▶ _Data provided_:

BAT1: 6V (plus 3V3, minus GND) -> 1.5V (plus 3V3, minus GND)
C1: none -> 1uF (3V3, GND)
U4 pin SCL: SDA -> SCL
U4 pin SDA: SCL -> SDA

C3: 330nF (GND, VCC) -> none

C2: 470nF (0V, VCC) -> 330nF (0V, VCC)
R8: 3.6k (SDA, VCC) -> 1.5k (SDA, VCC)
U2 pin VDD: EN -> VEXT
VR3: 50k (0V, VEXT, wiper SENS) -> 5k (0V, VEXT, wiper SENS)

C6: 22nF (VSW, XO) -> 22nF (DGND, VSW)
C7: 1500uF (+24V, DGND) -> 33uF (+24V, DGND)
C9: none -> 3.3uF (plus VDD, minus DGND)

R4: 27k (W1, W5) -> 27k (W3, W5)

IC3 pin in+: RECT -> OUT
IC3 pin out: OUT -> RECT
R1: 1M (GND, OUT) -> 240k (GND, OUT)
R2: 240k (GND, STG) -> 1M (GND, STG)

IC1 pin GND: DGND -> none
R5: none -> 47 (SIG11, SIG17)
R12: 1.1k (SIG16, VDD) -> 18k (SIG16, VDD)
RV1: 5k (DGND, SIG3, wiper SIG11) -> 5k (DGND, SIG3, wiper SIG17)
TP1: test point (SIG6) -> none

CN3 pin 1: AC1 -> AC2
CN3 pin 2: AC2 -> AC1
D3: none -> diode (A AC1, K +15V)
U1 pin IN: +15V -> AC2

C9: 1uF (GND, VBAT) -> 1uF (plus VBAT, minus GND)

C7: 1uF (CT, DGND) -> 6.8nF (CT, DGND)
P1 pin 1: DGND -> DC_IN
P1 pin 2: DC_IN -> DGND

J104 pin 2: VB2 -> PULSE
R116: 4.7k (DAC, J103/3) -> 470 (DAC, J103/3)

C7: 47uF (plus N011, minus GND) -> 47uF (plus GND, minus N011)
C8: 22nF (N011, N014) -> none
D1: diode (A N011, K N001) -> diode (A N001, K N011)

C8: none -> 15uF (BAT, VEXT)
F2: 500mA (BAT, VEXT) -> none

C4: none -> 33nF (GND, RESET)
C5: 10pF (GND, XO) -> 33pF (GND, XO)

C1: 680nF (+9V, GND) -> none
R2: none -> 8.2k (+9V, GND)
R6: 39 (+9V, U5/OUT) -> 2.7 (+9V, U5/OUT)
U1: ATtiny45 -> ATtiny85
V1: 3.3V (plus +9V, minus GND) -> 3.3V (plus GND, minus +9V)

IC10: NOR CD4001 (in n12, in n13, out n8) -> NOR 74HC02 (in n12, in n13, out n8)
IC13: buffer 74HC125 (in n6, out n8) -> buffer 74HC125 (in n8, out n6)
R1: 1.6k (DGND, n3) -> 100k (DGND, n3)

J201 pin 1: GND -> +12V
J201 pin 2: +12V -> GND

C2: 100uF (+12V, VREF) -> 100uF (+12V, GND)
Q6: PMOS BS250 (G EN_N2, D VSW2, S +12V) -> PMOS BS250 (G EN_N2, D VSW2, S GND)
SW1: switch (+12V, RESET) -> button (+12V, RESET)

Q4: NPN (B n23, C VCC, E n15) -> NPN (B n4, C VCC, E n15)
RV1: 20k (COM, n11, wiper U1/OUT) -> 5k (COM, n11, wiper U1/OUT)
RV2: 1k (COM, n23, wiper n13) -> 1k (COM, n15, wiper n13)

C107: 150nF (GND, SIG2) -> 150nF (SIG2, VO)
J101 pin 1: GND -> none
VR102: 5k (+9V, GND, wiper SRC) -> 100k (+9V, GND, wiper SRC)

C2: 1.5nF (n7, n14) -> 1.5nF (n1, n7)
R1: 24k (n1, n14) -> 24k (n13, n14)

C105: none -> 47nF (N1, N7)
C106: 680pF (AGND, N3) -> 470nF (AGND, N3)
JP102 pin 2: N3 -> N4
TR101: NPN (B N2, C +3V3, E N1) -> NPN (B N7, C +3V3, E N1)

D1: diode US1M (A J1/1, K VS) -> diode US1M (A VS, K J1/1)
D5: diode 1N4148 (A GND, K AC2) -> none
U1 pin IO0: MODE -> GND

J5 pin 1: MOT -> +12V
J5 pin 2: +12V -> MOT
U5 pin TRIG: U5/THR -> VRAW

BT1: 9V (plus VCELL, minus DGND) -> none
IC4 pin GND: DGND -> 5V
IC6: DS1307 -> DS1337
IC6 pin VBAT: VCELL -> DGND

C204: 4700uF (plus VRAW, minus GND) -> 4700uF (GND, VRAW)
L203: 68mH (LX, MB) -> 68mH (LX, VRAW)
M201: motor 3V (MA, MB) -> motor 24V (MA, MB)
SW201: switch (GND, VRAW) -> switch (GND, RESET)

▶ _What you should do_: Copy the entries above exactly, but only from the line holding "C5: 10pF (GND, XO) -> 33pF (GND, XO)" through the line holding "C106: 680pF (AGND, N3) -> 470nF (AGND, N3)", both included.

▶ _Exercise result_:
C5: 10pF (GND, XO) -> 33pF (GND, XO)

C1: 680nF (+9V, GND) -> none
R2: none -> 8.2k (+9V, GND)
R6: 39 (+9V, U5/OUT) -> 2.7 (+9V, U5/OUT)
U1: ATtiny45 -> ATtiny85
V1: 3.3V (plus +9V, minus GND) -> 3.3V (plus GND, minus +9V)

IC10: NOR CD4001 (in n12, in n13, out n8) -> NOR 74HC02 (in n12, in n13, out n8)
IC13: buffer 74HC125 (in n6, out n8) -> buffer 74HC125 (in n8, out n6)
R1: 1.6k (DGND, n3) -> 100k (DGND, n3)

J201 pin 1: GND -> +12V
J201 pin 2: +12V -> GND

C2: 100uF (+12V, VREF) -> 100uF (+12V, GND)
Q6: PMOS BS250 (G EN_N2, D VSW2, S +12V) -> PMOS BS250 (G EN_N2, D VSW2, S GND)
SW1: switch (+12V, RESET) -> button (+12V, RESET)

Q4: NPN (B n23, C VCC, E n15) -> NPN (B n4, C VCC, E n15)
RV1: 20k (COM, n11, wiper U1/OUT) -> 5k (COM, n11, wiper U1/OUT)
RV2: 1k (COM, n23, wiper n13) -> 1k (COM, n15, wiper n13)

C107: 150nF (GND, SIG2) -> 150nF (SIG2, VO)
J101 pin 1: GND -> none
VR102: 5k (+9V, GND, wiper SRC) -> 100k (+9V, GND, wiper SRC)

C2: 1.5nF (n7, n14) -> 1.5nF (n1, n7)
R1: 24k (n1, n14) -> 24k (n13, n14)

C105: none -> 47nF (N1, N7)
C106: 680pF (AGND, N3) -> 470nF (AGND, N3)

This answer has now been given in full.